** GIVEN RECORDS follows **
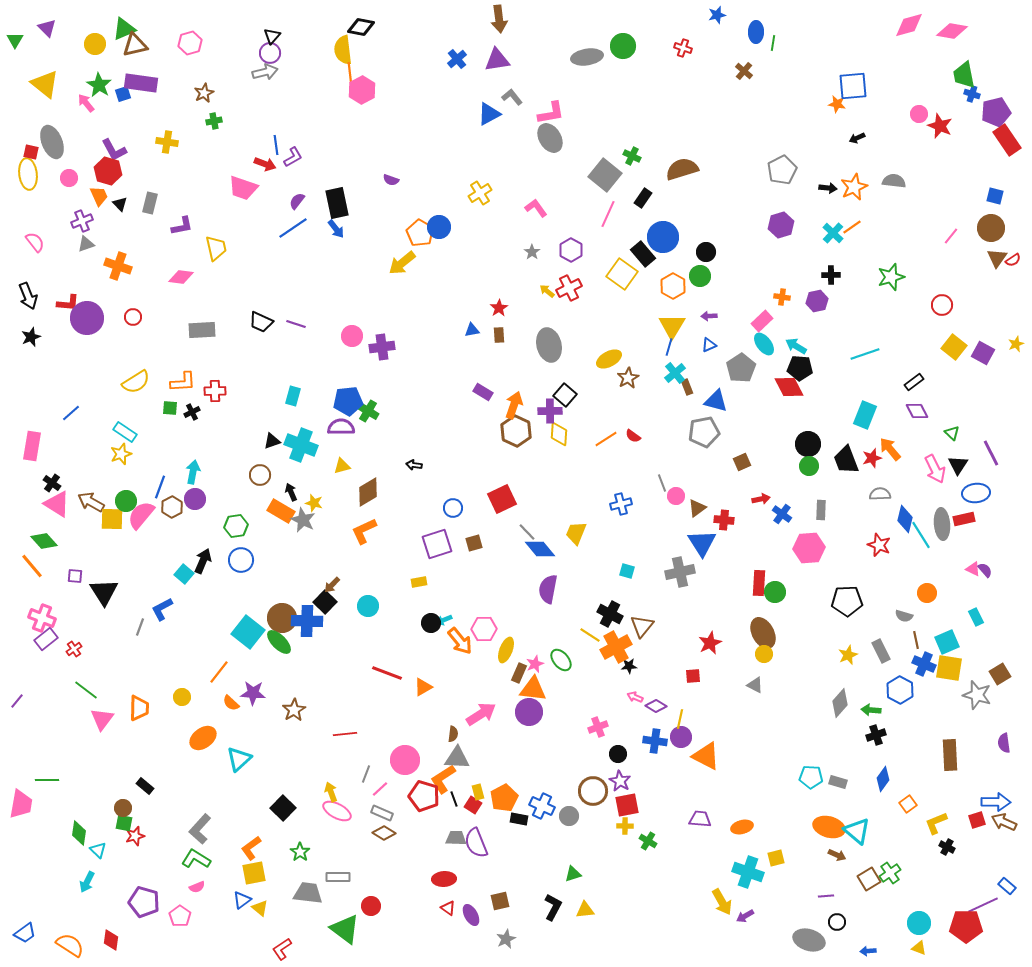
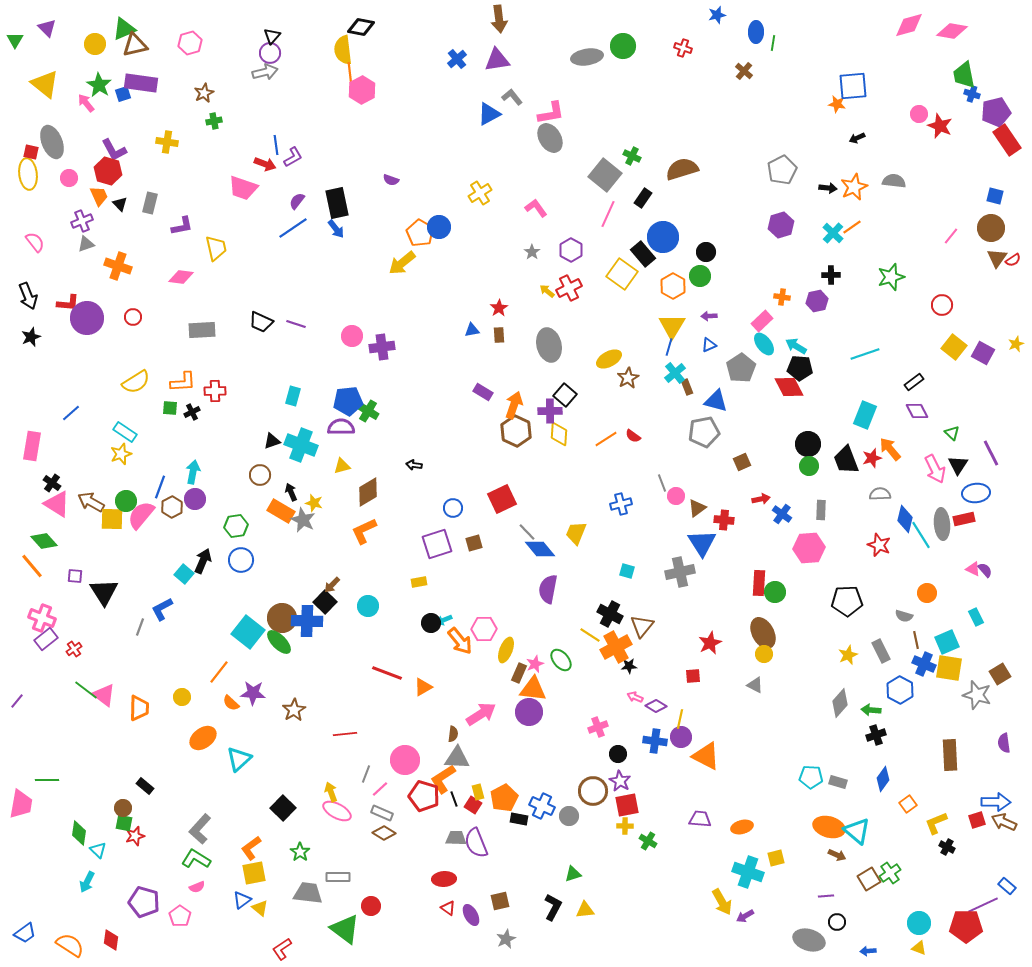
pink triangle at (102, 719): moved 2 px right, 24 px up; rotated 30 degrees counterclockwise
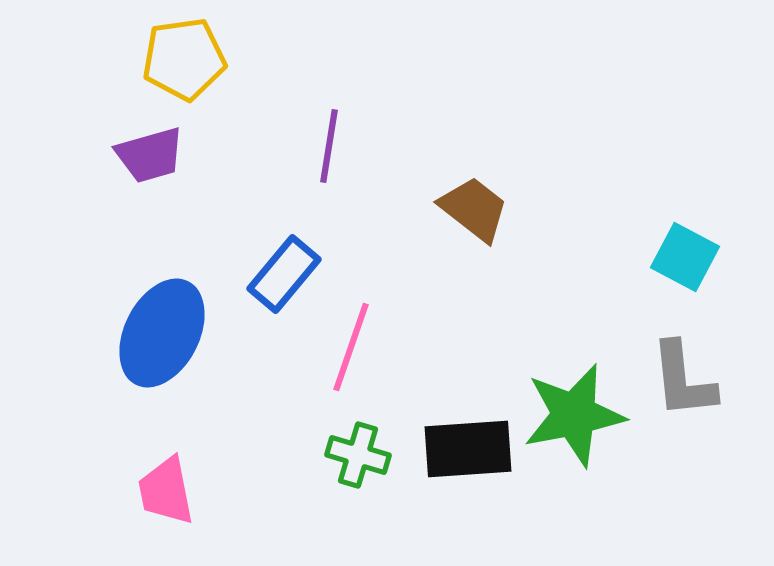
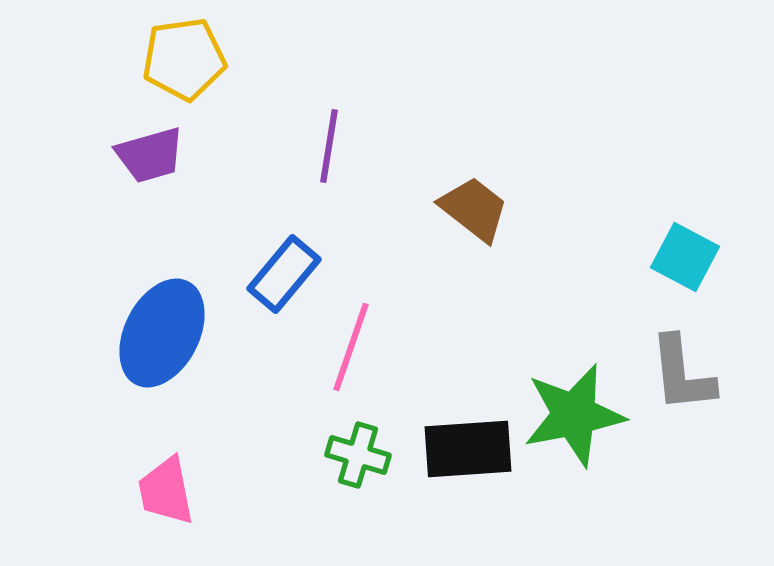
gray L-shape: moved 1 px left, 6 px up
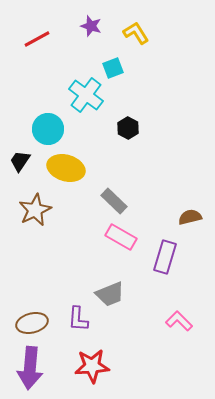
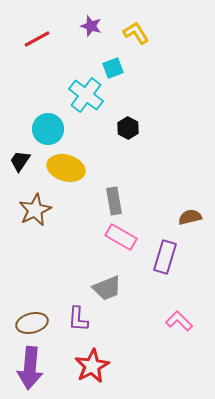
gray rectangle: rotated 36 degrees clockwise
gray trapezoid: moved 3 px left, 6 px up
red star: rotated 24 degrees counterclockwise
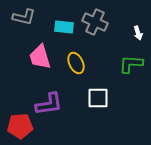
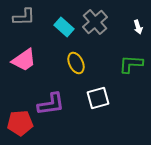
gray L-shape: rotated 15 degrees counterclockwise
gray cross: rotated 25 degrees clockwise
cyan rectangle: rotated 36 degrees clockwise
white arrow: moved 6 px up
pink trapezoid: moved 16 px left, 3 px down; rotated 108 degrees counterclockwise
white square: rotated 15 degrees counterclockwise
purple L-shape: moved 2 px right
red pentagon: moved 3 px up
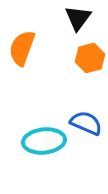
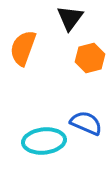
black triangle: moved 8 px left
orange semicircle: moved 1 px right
** End of GIVEN RECORDS **
EXERCISE DIRECTIONS
Could the data above be returned in full, exactly, with every image left out?

YOUR RESPONSE
pink triangle at (102, 719): moved 2 px right, 24 px up; rotated 30 degrees counterclockwise
gray L-shape: moved 1 px left, 6 px up
gray rectangle: rotated 36 degrees clockwise
gray trapezoid: moved 3 px left, 6 px up
red star: rotated 24 degrees counterclockwise
gray L-shape: rotated 15 degrees counterclockwise
gray cross: rotated 25 degrees clockwise
cyan rectangle: rotated 36 degrees clockwise
white arrow: moved 6 px up
pink trapezoid: moved 16 px left, 3 px down; rotated 108 degrees counterclockwise
white square: rotated 15 degrees counterclockwise
purple L-shape: moved 2 px right
red pentagon: moved 3 px up
black triangle: moved 8 px left
orange semicircle: moved 1 px right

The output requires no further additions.